Scene change data

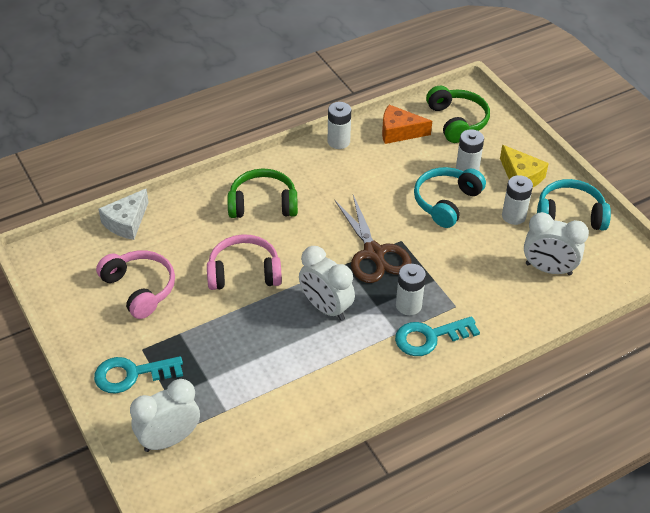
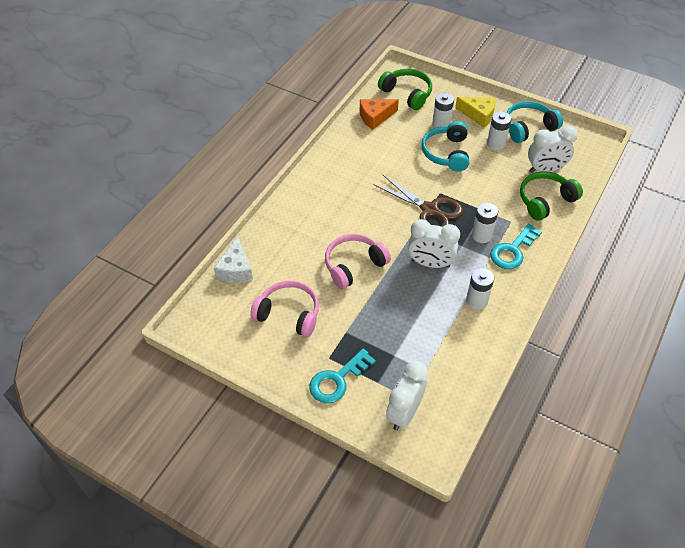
camera: 30 degrees left, 5 degrees up
(263, 204) = (324, 209): green headphones -> green headphones (545, 200)
(338, 141) = (340, 141): white battery -> white battery (476, 301)

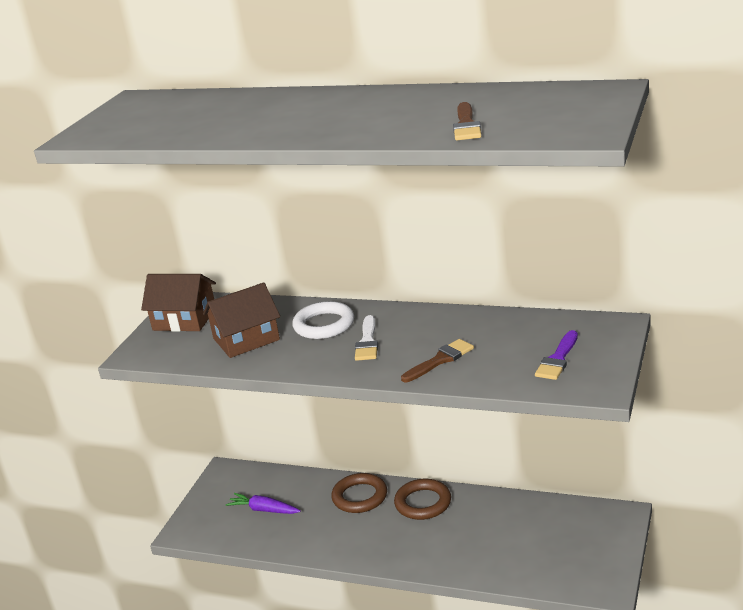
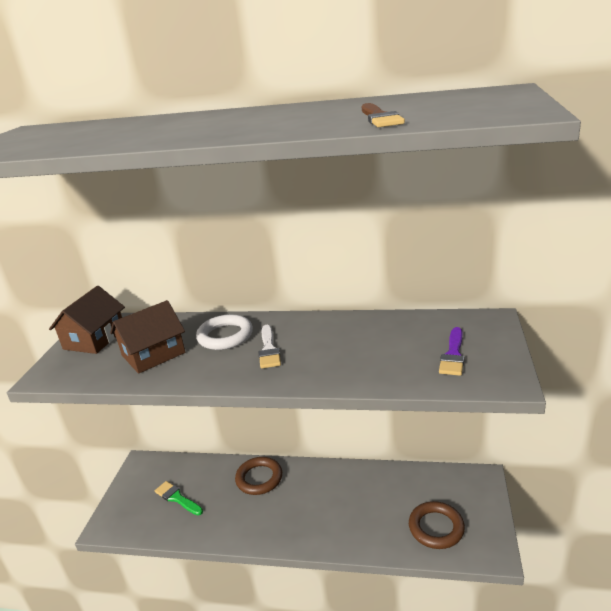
camera: 10 degrees left, 0 degrees up
(184, 319) = (94, 339): brown house -> brown house turned 75 degrees counterclockwise
(264, 510) = (177, 498): purple carrot -> green brush
(423, 503) = (314, 480): brown ring -> brown ring (436, 528)
(440, 360) = (342, 363): brown brush -> none

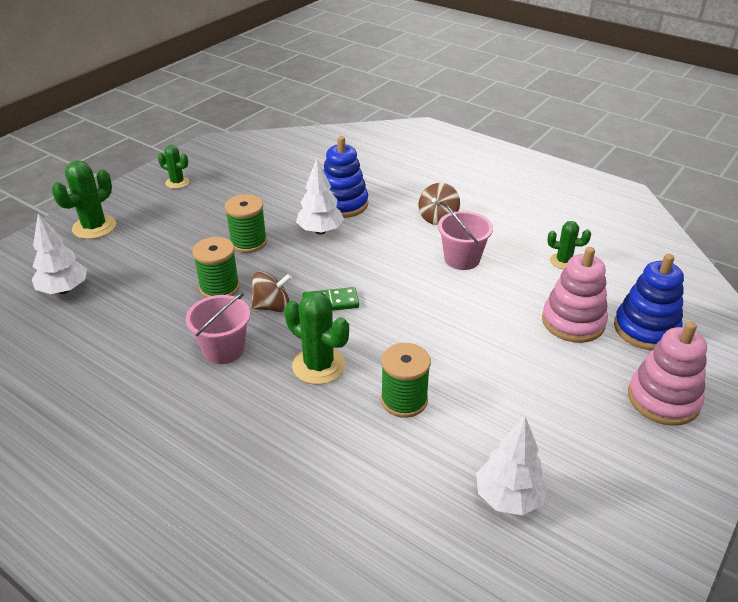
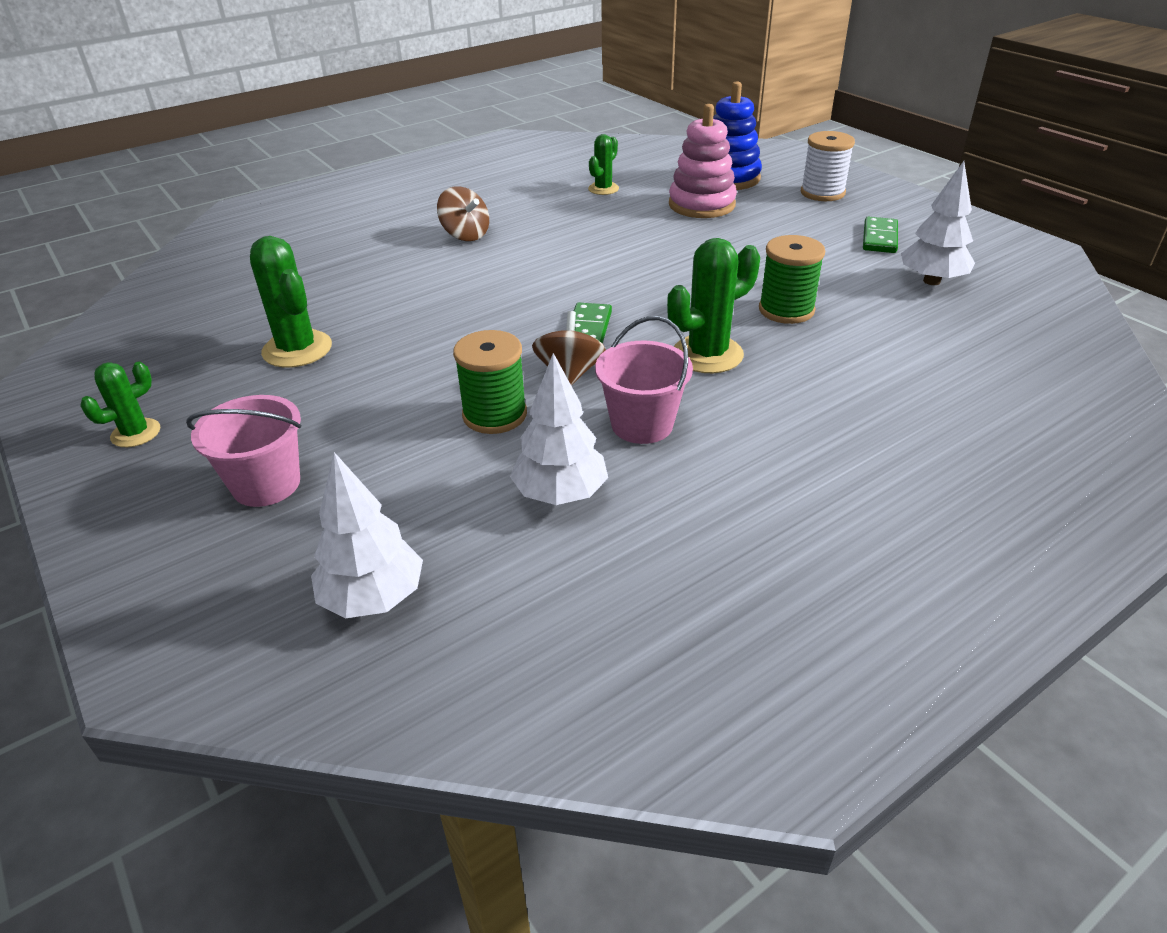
camera: 70 degrees left, 0 degrees up
(94, 227) = (185, 550): green cactus -> green cactus (297, 349)
(248, 242) = (397, 377): green spool -> none
(320, 231) = (421, 315): white tree -> white tree (560, 494)
(342, 204) = (371, 290): blue stacking toy -> none
(462, 259) = (560, 236): pink bucket -> pink bucket (266, 484)
(582, 452) = (880, 238): none -> green domino
(663, 399) = (822, 193): pink stacking toy -> white spool

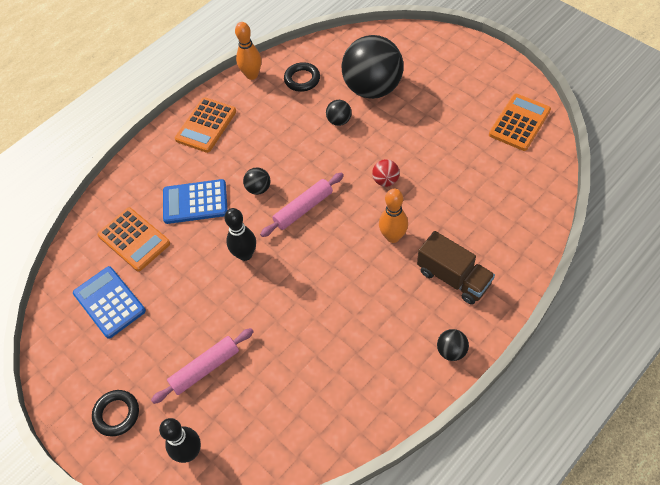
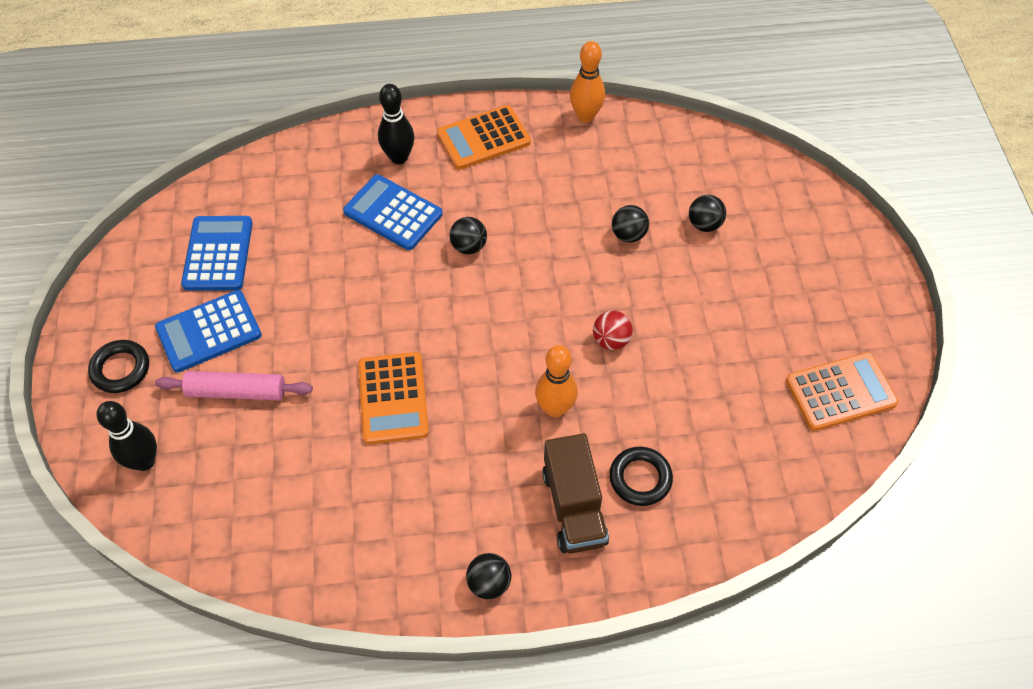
camera: 35 degrees right, 0 degrees up
(134, 239) = (299, 208): orange calculator -> orange calculator (393, 398)
(151, 349) = (209, 332): none -> blue calculator
(245, 254) = (386, 306): black bowling pin -> black bowling pin (399, 157)
(302, 79) = (635, 158): black ring -> black ring (640, 478)
(303, 208) = (492, 303): pink rolling pin -> none
(372, 88) = (704, 224): black ball -> black ball, size x0.41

**Task item**
Full copy, no pictures: write out each line of the data exactly as it stands.

**Task answer**
camera: 30 degrees left, 5 degrees up
(263, 204) = (324, 209): green headphones -> green headphones (545, 200)
(338, 141) = (340, 141): white battery -> white battery (476, 301)

camera: 10 degrees left, 0 degrees up
(184, 319) = (94, 339): brown house -> brown house turned 75 degrees counterclockwise
(264, 510) = (177, 498): purple carrot -> green brush
(423, 503) = (314, 480): brown ring -> brown ring (436, 528)
(440, 360) = (342, 363): brown brush -> none

camera: 70 degrees left, 0 degrees up
(94, 227) = (185, 550): green cactus -> green cactus (297, 349)
(248, 242) = (397, 377): green spool -> none
(320, 231) = (421, 315): white tree -> white tree (560, 494)
(342, 204) = (371, 290): blue stacking toy -> none
(462, 259) = (560, 236): pink bucket -> pink bucket (266, 484)
(582, 452) = (880, 238): none -> green domino
(663, 399) = (822, 193): pink stacking toy -> white spool

camera: 35 degrees right, 0 degrees up
(134, 239) = (299, 208): orange calculator -> orange calculator (393, 398)
(151, 349) = (209, 332): none -> blue calculator
(245, 254) = (386, 306): black bowling pin -> black bowling pin (399, 157)
(302, 79) = (635, 158): black ring -> black ring (640, 478)
(303, 208) = (492, 303): pink rolling pin -> none
(372, 88) = (704, 224): black ball -> black ball, size x0.41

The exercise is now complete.